* **Task statement**
In your copy, reproduce each entry exactly and include no picture.

##### Input for this task

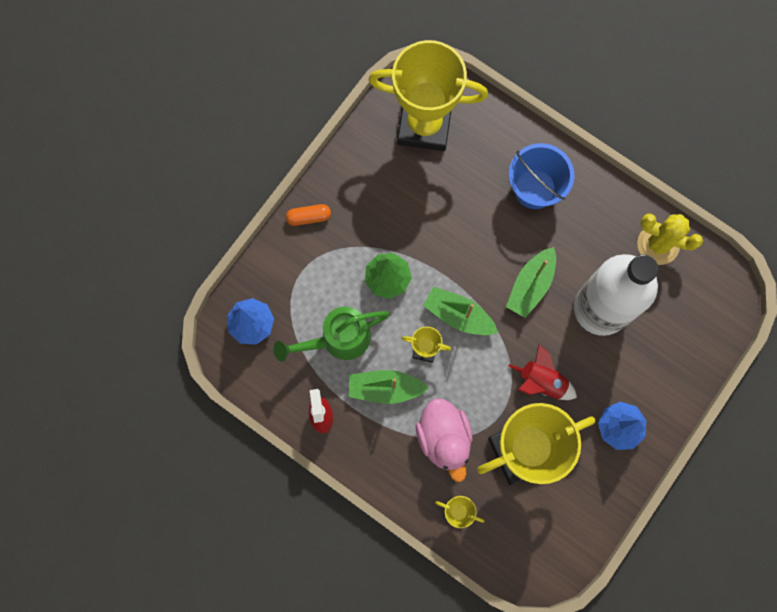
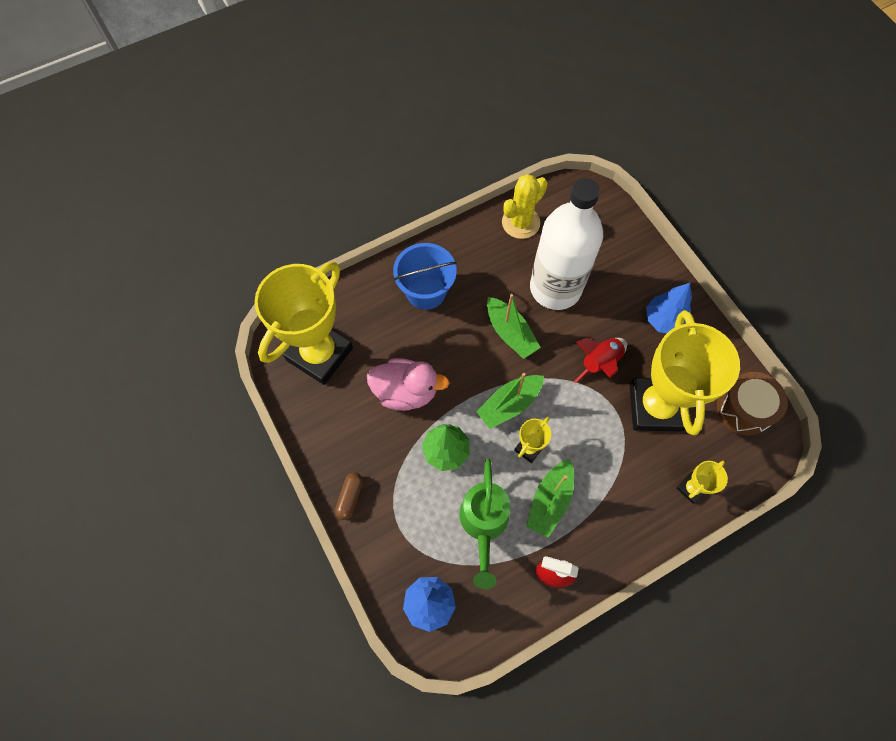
camera: 65 degrees left, 10 degrees down
(309, 217) = (350, 497): orange capsule -> brown capsule
(444, 438) = (618, 468): pink duck -> pink duck (406, 392)
(561, 537) = (744, 409): none -> brown drum

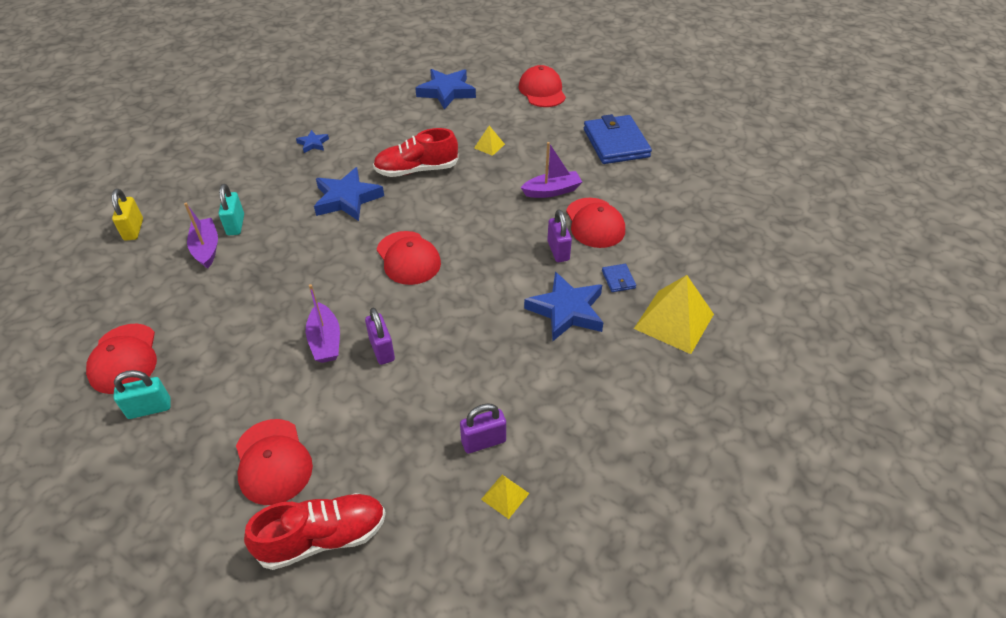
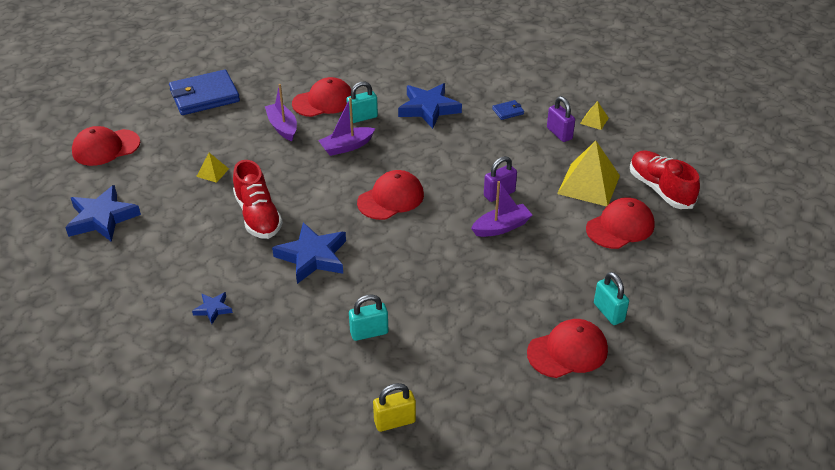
camera: 100 degrees left, 5 degrees down
(206, 248) = (410, 344): purple boat -> purple boat (346, 146)
(558, 251) = (362, 117): purple padlock -> turquoise padlock
(618, 279) = (388, 87): blue wallet -> blue wallet (508, 111)
(674, 321) = (424, 62): yellow pyramid -> yellow pyramid (588, 184)

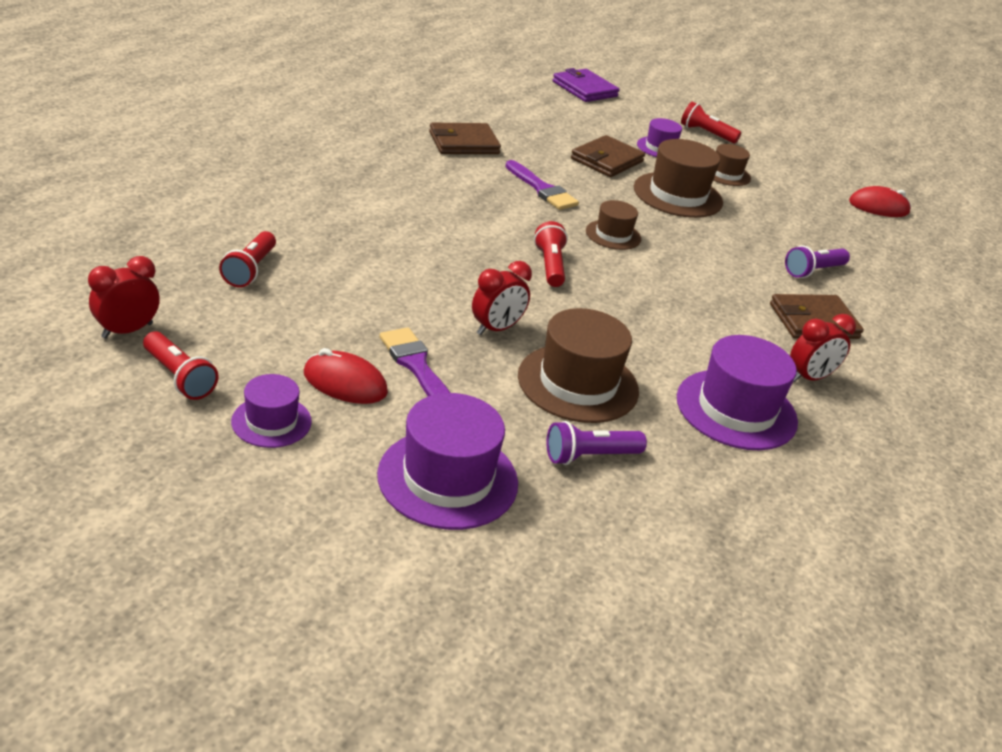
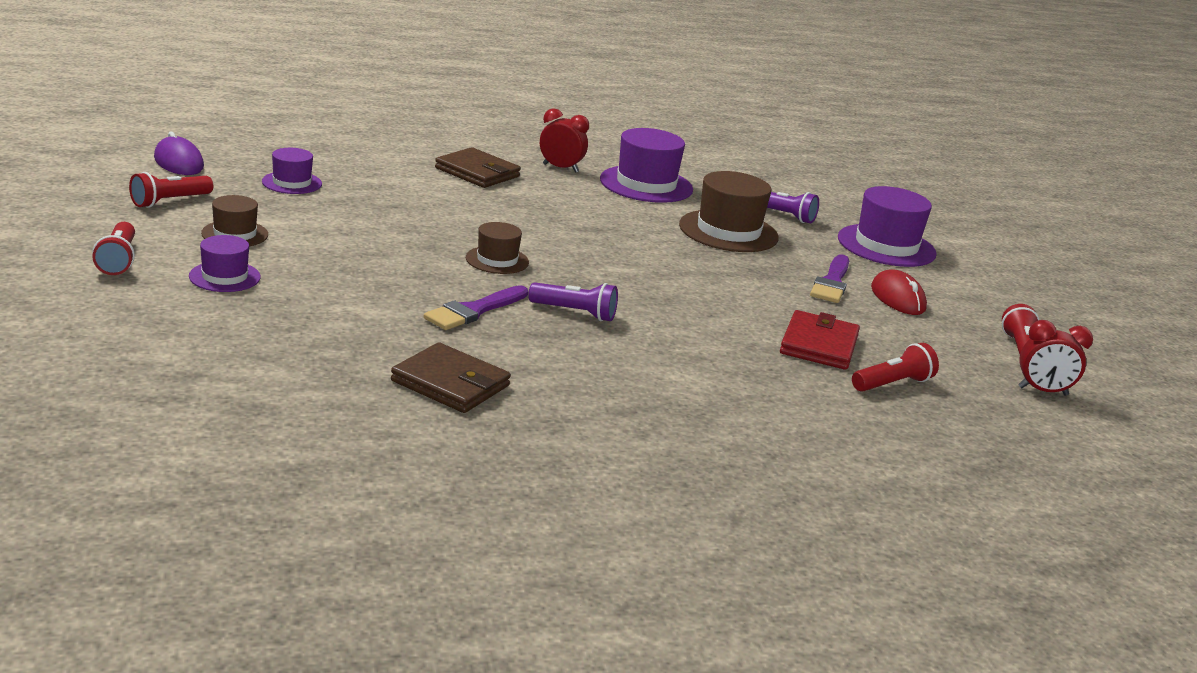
camera: 130 degrees left, 10 degrees down
(271, 421) = (972, 306): purple hat -> purple hat (292, 183)
(338, 279) = (818, 345): none -> red wallet
(496, 329) = (735, 270): red clock -> none
(542, 189) = (474, 311): purple brush -> purple brush turned 150 degrees counterclockwise
(550, 266) = (609, 273): red flashlight -> red flashlight (169, 201)
(584, 89) = (87, 363): purple wallet -> none
(607, 160) = (326, 296): brown wallet -> none
(678, 195) = (344, 248): brown hat -> none
(813, 271) = (389, 178): purple flashlight -> purple flashlight (575, 313)
(878, 207) = (178, 162): red mouse -> purple mouse

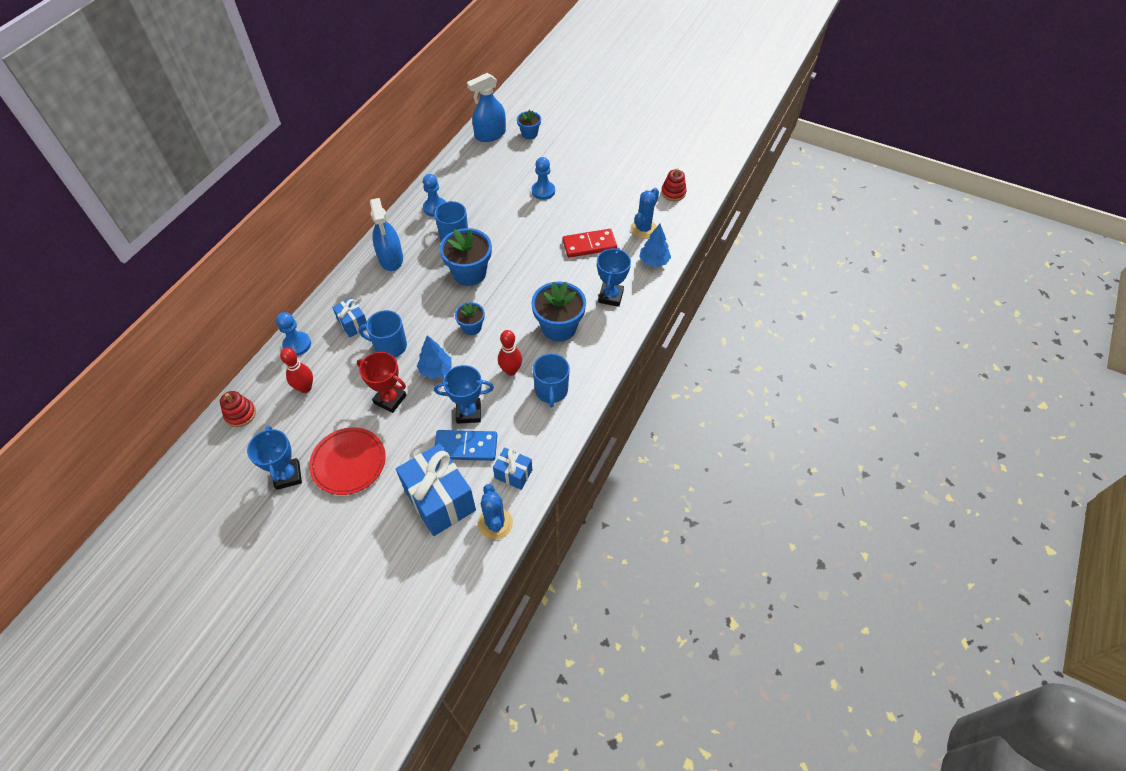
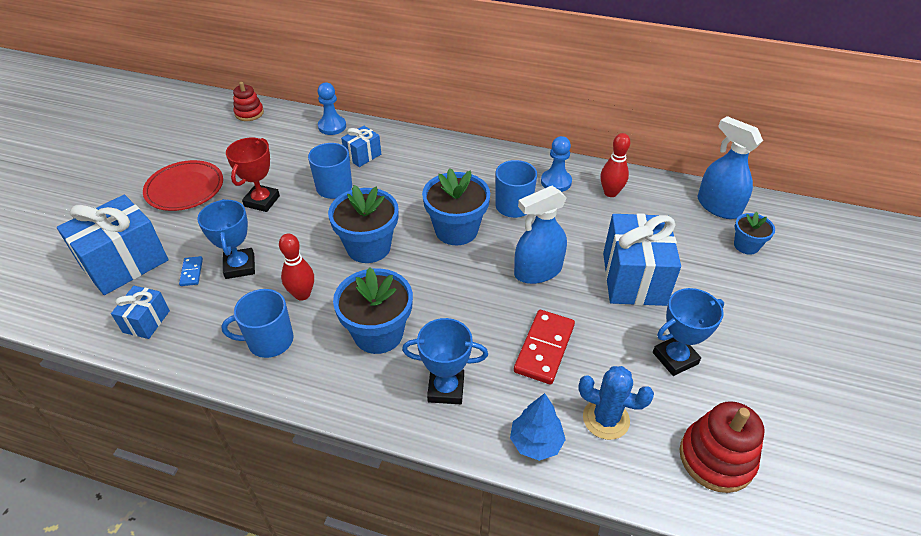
camera: 80 degrees right, 10 degrees down
(288, 475) = (176, 154): blue trophy -> blue trophy (675, 358)
(305, 388) = (278, 143): red bowling pin -> red bowling pin (610, 193)
(391, 259) = (462, 163): blue spray bottle -> blue spray bottle (538, 271)
(436, 370) = (302, 228): blue tree -> none
(466, 447) = (191, 272): blue domino -> blue domino, size x0.50
(471, 327) = (368, 247): blue flower pot -> blue flower pot, size x1.80
(495, 523) = (82, 315): blue cactus -> none
(543, 191) = (634, 278): blue pawn -> blue gift
(589, 245) = (544, 348): red domino -> red domino turned 45 degrees clockwise
(673, 193) = (716, 458): red stacking toy -> red stacking toy, size x1.58

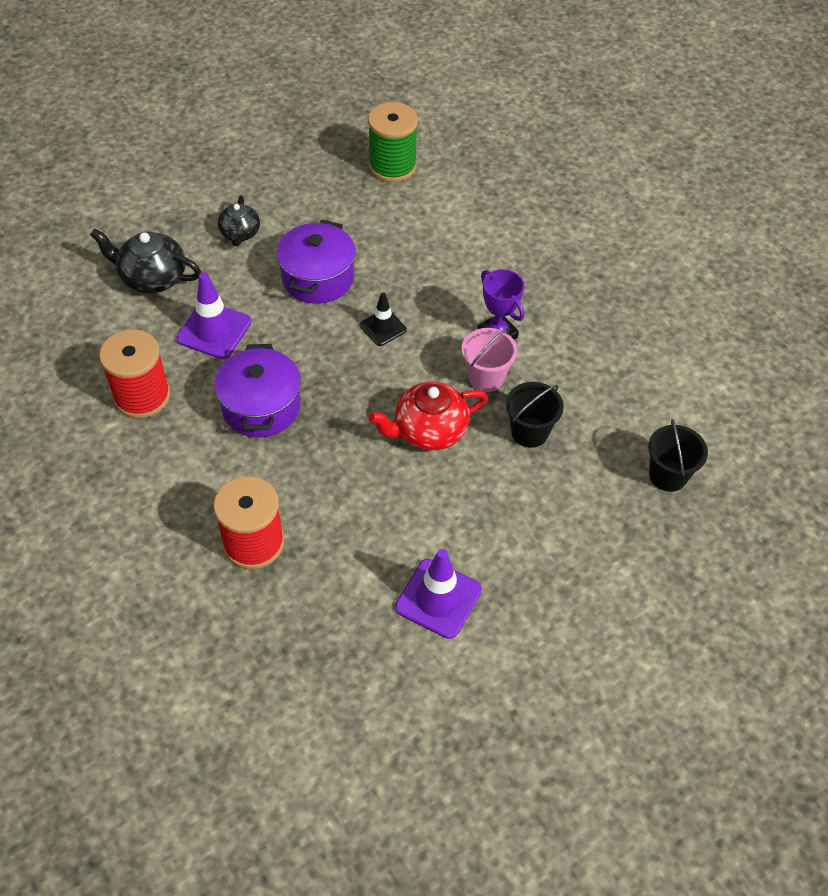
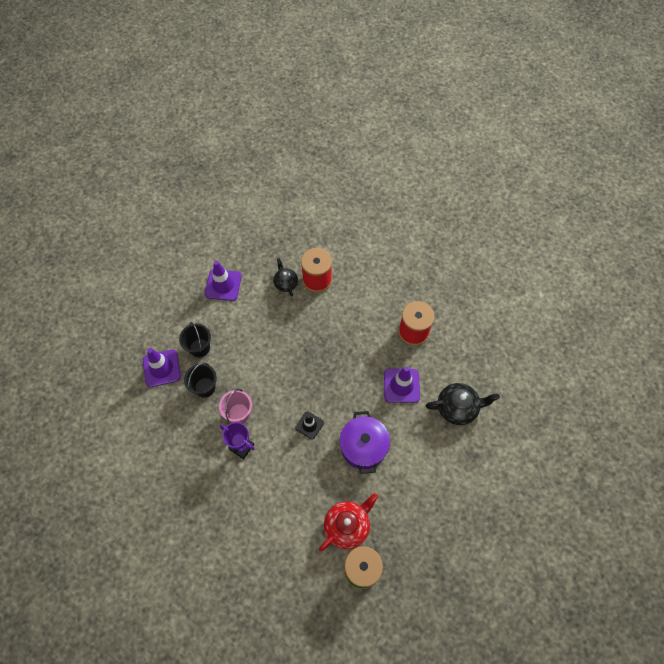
camera: 160 degrees right, 10 degrees up
(240, 233) = (428, 463): black teapot -> black teapot (285, 283)
(261, 407) = (350, 349): purple pot -> none
(429, 430) = (258, 368): red teapot -> red teapot (347, 526)
(597, 486) = (161, 368): none -> purple traffic cone
(668, 475) = (125, 388): black bucket -> black bucket (199, 348)

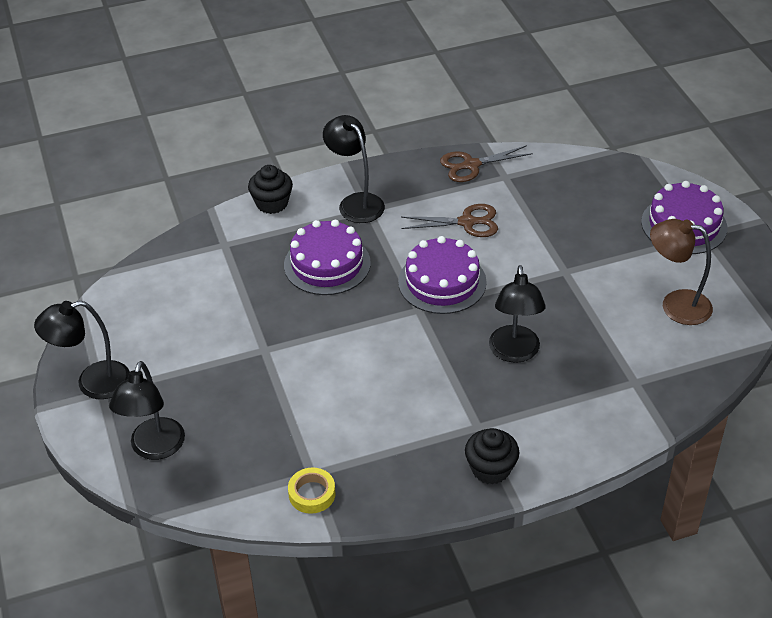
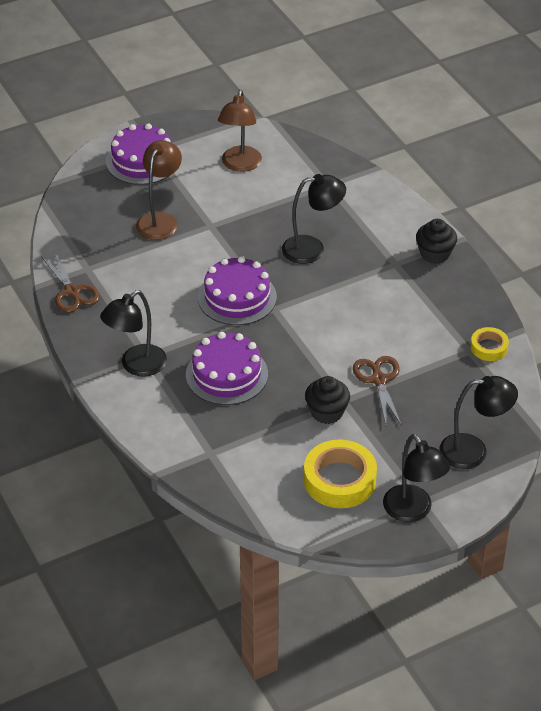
camera: 100 degrees left, 0 degrees up
(155, 332) = (339, 480): none -> yellow tape
(272, 203) = (145, 427): black cupcake -> black cupcake (327, 412)
(467, 222) = (155, 288): brown scissors -> brown scissors (379, 380)
(577, 232) = (160, 220): none -> brown lamp

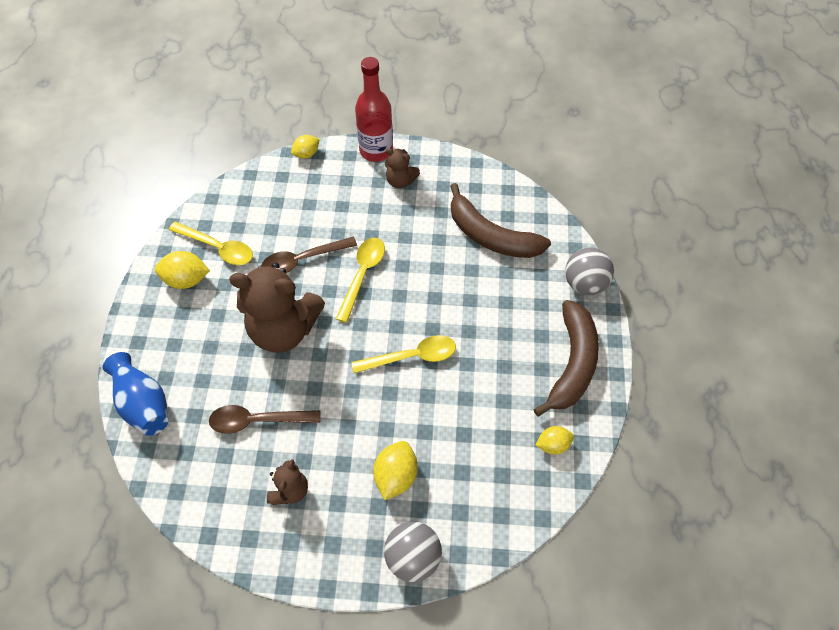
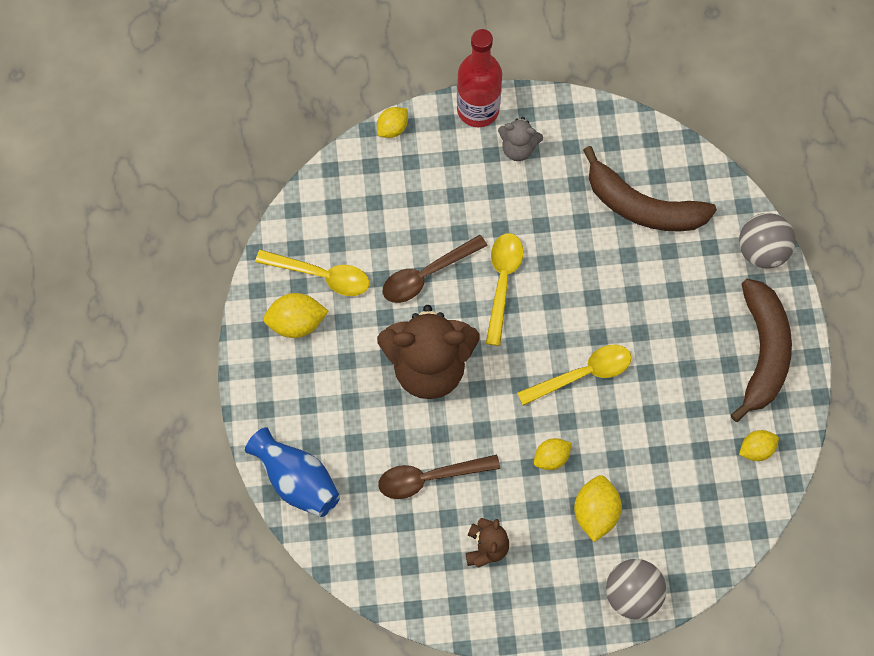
camera: 10 degrees left, 10 degrees up
(368, 421) = (551, 458): none -> yellow lemon
(400, 181) = (518, 148): brown teddy bear -> grey teddy bear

##########

* **Reply**
camera: 65 degrees left, 10 degrees down
(309, 217) = (350, 497): orange capsule -> brown capsule
(444, 438) = (618, 468): pink duck -> pink duck (406, 392)
(561, 537) = (744, 409): none -> brown drum

camera: 100 degrees left, 5 degrees down
(206, 248) = (410, 344): purple boat -> purple boat (346, 146)
(558, 251) = (362, 117): purple padlock -> turquoise padlock
(618, 279) = (388, 87): blue wallet -> blue wallet (508, 111)
(674, 321) = (424, 62): yellow pyramid -> yellow pyramid (588, 184)

camera: 130 degrees left, 10 degrees down
(271, 421) = (972, 306): purple hat -> purple hat (292, 183)
(338, 279) = (818, 345): none -> red wallet
(496, 329) = (735, 270): red clock -> none
(542, 189) = (474, 311): purple brush -> purple brush turned 150 degrees counterclockwise
(550, 266) = (609, 273): red flashlight -> red flashlight (169, 201)
(584, 89) = (87, 363): purple wallet -> none
(607, 160) = (326, 296): brown wallet -> none
(678, 195) = (344, 248): brown hat -> none
(813, 271) = (389, 178): purple flashlight -> purple flashlight (575, 313)
(878, 207) = (178, 162): red mouse -> purple mouse

camera: 80 degrees right, 10 degrees down
(288, 475) = (176, 154): blue trophy -> blue trophy (675, 358)
(305, 388) = (278, 143): red bowling pin -> red bowling pin (610, 193)
(391, 259) = (462, 163): blue spray bottle -> blue spray bottle (538, 271)
(436, 370) = (302, 228): blue tree -> none
(466, 447) = (191, 272): blue domino -> blue domino, size x0.50
(471, 327) = (368, 247): blue flower pot -> blue flower pot, size x1.80
(495, 523) = (82, 315): blue cactus -> none
(543, 191) = (634, 278): blue pawn -> blue gift
(589, 245) = (544, 348): red domino -> red domino turned 45 degrees clockwise
(673, 193) = (716, 458): red stacking toy -> red stacking toy, size x1.58

camera: 160 degrees right, 10 degrees up
(240, 233) = (428, 463): black teapot -> black teapot (285, 283)
(261, 407) = (350, 349): purple pot -> none
(429, 430) = (258, 368): red teapot -> red teapot (347, 526)
(597, 486) = (161, 368): none -> purple traffic cone
(668, 475) = (125, 388): black bucket -> black bucket (199, 348)

camera: 100 degrees left, 0 degrees up
(155, 332) = (339, 480): none -> yellow tape
(272, 203) = (145, 427): black cupcake -> black cupcake (327, 412)
(467, 222) = (155, 288): brown scissors -> brown scissors (379, 380)
(577, 232) = (160, 220): none -> brown lamp

camera: 10 degrees left, 10 degrees up
(368, 421) = (551, 458): none -> yellow lemon
(400, 181) = (518, 148): brown teddy bear -> grey teddy bear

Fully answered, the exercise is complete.